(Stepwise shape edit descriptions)
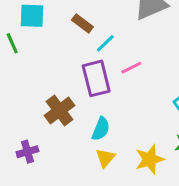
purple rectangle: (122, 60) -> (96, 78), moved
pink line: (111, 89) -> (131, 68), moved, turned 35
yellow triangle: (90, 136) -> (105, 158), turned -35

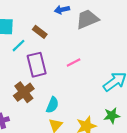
cyan line: (105, 43) -> (19, 46), moved
purple rectangle: (96, 78) -> (37, 65), moved

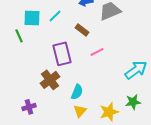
brown rectangle: (40, 32) -> (82, 30), moved
cyan line: (19, 46) -> (55, 16), moved

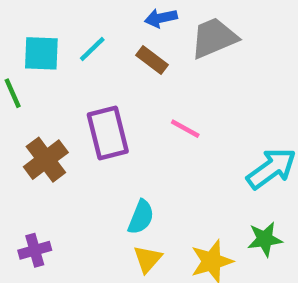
brown rectangle: (82, 30) -> (152, 60), moved
pink line: (97, 52) -> (185, 129), turned 56
brown cross: (50, 80) -> (46, 160), moved

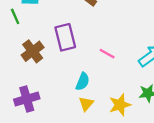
pink line: (185, 129) -> (107, 54), moved
purple cross: (35, 250) -> (27, 99), size x1.5

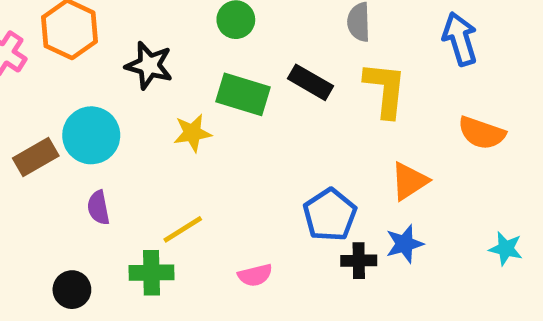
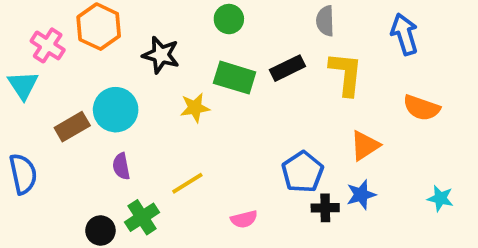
black rectangle: (311, 82) -> (287, 68), turned -56
green cross: (151, 273) -> (142, 217), moved, turned -32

Exercise => An exact copy of every entry, without pictures, should be your output.

Task answer =>
purple rectangle: (122, 60) -> (96, 78), moved
pink line: (111, 89) -> (131, 68), moved, turned 35
yellow triangle: (90, 136) -> (105, 158), turned -35

cyan line: (105, 43) -> (19, 46), moved
purple rectangle: (96, 78) -> (37, 65), moved

brown rectangle: (40, 32) -> (82, 30), moved
cyan line: (19, 46) -> (55, 16), moved

brown rectangle: (82, 30) -> (152, 60), moved
pink line: (97, 52) -> (185, 129), turned 56
brown cross: (50, 80) -> (46, 160), moved

pink line: (185, 129) -> (107, 54), moved
purple cross: (35, 250) -> (27, 99), size x1.5

black rectangle: (311, 82) -> (287, 68), turned -56
green cross: (151, 273) -> (142, 217), moved, turned -32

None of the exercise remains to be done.